● WORK REQUEST: Look through the entries below and return all lines including the word "Options".

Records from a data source
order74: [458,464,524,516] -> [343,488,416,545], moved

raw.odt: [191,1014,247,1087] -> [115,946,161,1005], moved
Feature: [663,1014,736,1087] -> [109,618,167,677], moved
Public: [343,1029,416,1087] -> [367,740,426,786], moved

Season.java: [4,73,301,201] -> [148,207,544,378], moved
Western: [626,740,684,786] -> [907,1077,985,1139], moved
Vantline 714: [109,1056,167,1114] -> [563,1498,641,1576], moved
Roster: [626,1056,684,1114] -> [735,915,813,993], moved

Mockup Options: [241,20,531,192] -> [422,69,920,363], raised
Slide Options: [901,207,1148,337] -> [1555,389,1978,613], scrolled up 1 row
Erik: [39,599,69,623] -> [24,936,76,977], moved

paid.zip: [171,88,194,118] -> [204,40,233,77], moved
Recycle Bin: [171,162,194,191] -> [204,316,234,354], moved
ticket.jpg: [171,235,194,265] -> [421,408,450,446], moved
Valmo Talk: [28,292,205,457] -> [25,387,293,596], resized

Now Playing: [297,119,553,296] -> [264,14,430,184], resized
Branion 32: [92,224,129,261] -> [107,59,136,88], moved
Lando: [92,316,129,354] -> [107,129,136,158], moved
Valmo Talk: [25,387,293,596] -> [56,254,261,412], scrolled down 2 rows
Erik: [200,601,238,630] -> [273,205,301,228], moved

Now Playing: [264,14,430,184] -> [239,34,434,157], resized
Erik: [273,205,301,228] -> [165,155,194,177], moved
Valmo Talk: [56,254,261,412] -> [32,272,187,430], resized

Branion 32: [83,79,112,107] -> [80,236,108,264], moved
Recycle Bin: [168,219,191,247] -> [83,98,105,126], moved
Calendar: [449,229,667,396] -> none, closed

● ANSWER BELOW:
Mockup Options: [241,20,531,192] -> [422,69,920,363], raised
Slide Options: [901,207,1148,337] -> [1555,389,1978,613], scrolled up 1 row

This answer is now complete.